[DATA LISTING]

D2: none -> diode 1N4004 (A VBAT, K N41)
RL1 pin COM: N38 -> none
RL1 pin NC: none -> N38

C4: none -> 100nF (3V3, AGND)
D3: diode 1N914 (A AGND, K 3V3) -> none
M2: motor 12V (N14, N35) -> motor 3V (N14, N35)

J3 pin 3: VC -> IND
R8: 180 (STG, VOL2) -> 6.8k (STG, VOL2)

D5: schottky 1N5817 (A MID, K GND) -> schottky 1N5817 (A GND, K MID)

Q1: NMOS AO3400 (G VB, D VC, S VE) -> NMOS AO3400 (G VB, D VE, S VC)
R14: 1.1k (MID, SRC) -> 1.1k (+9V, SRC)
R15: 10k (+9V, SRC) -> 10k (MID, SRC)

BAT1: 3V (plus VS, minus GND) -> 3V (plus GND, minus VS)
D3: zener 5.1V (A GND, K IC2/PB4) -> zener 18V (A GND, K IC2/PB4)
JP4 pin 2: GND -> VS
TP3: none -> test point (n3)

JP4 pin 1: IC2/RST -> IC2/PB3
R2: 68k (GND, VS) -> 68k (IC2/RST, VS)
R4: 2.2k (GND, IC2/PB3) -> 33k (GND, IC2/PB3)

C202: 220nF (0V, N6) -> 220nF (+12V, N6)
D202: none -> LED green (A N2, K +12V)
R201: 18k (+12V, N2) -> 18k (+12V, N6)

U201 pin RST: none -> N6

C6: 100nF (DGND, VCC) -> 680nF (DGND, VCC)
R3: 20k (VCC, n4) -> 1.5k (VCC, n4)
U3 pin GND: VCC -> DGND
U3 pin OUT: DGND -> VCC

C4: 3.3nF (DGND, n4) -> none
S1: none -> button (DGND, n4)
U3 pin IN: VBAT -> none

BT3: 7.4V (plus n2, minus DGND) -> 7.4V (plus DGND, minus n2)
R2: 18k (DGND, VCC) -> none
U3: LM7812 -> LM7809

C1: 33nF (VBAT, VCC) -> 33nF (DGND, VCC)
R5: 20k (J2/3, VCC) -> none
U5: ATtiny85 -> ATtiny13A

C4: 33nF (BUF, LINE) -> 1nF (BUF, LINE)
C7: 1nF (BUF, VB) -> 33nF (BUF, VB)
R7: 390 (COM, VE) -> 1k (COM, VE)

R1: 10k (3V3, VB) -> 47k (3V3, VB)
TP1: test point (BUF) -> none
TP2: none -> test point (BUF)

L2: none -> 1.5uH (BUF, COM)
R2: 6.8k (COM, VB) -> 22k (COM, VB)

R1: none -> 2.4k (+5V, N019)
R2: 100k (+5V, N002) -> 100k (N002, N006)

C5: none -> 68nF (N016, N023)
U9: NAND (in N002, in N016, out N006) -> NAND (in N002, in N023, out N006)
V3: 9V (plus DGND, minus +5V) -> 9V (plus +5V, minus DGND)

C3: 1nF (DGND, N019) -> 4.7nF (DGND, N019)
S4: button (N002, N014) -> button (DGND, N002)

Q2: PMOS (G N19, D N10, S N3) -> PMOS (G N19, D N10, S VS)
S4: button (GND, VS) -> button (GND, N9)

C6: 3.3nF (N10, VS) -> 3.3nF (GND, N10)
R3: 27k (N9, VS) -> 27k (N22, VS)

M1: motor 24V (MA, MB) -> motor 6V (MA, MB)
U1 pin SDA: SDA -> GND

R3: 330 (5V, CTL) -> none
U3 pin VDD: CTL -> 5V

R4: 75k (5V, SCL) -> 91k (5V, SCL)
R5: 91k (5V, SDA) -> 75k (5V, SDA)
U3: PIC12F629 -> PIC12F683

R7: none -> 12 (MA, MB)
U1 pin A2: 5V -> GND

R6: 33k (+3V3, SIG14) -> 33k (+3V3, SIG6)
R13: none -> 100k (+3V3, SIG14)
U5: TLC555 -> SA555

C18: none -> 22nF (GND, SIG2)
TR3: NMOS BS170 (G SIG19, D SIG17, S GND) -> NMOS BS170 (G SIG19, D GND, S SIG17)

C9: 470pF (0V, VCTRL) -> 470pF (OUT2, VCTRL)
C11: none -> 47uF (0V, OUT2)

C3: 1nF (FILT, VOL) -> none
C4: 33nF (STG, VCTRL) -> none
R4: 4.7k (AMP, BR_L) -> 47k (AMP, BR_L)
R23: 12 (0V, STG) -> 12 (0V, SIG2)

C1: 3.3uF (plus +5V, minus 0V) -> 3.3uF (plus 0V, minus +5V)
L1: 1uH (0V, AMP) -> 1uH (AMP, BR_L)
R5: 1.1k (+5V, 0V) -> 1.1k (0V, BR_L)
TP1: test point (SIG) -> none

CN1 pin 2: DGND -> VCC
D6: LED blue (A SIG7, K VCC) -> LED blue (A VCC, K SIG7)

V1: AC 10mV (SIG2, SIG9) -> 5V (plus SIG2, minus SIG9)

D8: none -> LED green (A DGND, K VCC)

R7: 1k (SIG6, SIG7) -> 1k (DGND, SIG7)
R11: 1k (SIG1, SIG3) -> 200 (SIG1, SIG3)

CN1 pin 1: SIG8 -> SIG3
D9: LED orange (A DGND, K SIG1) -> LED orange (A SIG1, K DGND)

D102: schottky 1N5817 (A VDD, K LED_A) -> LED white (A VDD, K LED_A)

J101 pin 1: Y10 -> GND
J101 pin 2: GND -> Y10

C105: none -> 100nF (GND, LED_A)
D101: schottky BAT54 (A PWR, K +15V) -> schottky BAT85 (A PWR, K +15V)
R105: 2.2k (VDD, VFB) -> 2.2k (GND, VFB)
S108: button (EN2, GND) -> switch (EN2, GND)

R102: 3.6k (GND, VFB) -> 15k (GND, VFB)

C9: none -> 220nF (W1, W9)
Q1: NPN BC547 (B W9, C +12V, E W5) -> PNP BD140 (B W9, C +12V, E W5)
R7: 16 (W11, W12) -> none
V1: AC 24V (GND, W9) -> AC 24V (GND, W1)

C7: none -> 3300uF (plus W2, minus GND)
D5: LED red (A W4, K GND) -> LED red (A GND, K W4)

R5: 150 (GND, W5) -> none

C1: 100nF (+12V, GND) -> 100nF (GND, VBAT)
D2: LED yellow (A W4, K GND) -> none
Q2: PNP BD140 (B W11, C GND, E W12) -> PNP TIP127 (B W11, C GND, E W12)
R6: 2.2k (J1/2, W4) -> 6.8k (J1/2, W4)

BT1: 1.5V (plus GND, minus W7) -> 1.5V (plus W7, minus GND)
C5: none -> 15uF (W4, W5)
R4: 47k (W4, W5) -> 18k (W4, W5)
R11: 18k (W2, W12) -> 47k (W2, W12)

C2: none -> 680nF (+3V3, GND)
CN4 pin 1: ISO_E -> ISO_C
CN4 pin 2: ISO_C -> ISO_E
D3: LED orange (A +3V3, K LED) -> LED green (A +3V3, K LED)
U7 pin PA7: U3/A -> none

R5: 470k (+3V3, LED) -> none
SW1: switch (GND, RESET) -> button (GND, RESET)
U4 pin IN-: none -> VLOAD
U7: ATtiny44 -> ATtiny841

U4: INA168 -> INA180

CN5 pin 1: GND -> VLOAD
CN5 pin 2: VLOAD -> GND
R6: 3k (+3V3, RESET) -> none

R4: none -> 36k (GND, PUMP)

[/DATA LISTING]

WHAT TO PRODUCE:
Would you show all lines of the material above that contain the word "VLOAD"?

TASK OUTPUT:
U4 pin IN-: none -> VLOAD
CN5 pin 1: GND -> VLOAD
CN5 pin 2: VLOAD -> GND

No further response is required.